### SOURCE MATERIAL ###

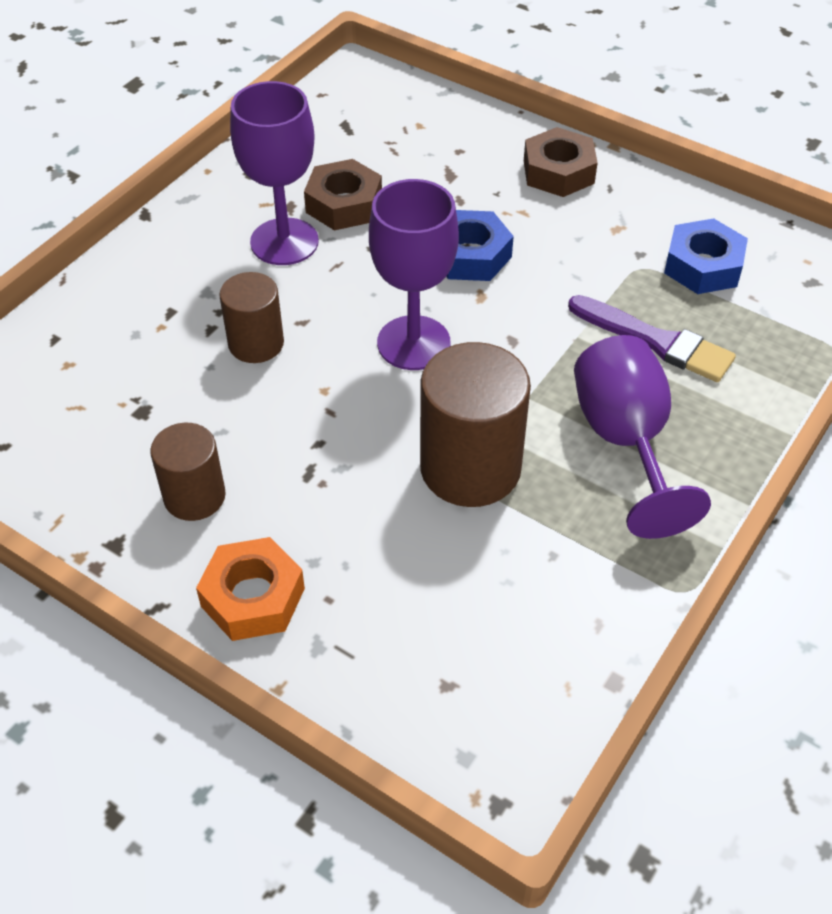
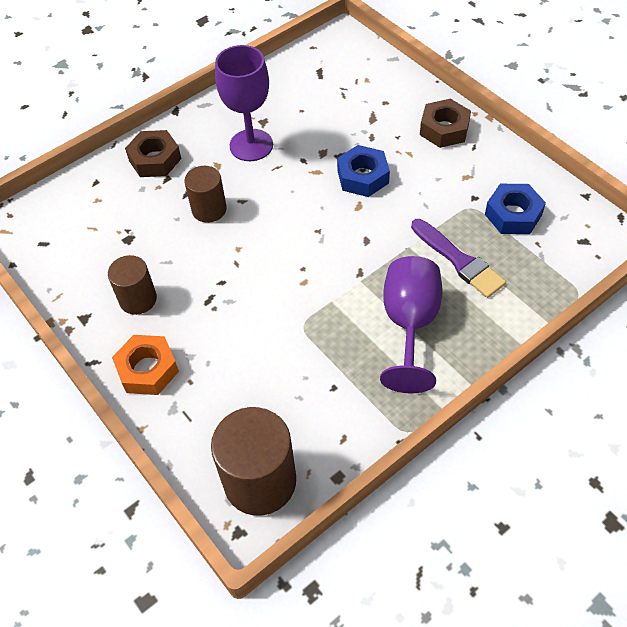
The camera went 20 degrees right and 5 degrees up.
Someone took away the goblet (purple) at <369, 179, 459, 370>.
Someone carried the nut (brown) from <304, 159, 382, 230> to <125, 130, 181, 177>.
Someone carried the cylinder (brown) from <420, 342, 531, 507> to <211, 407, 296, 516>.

###

● EXERCISE AIM
All lines that contain the word "Someone" should be copied from the listing.

● ANSWER SPACE
Someone took away the goblet (purple) at <369, 179, 459, 370>.
Someone carried the nut (brown) from <304, 159, 382, 230> to <125, 130, 181, 177>.
Someone carried the cylinder (brown) from <420, 342, 531, 507> to <211, 407, 296, 516>.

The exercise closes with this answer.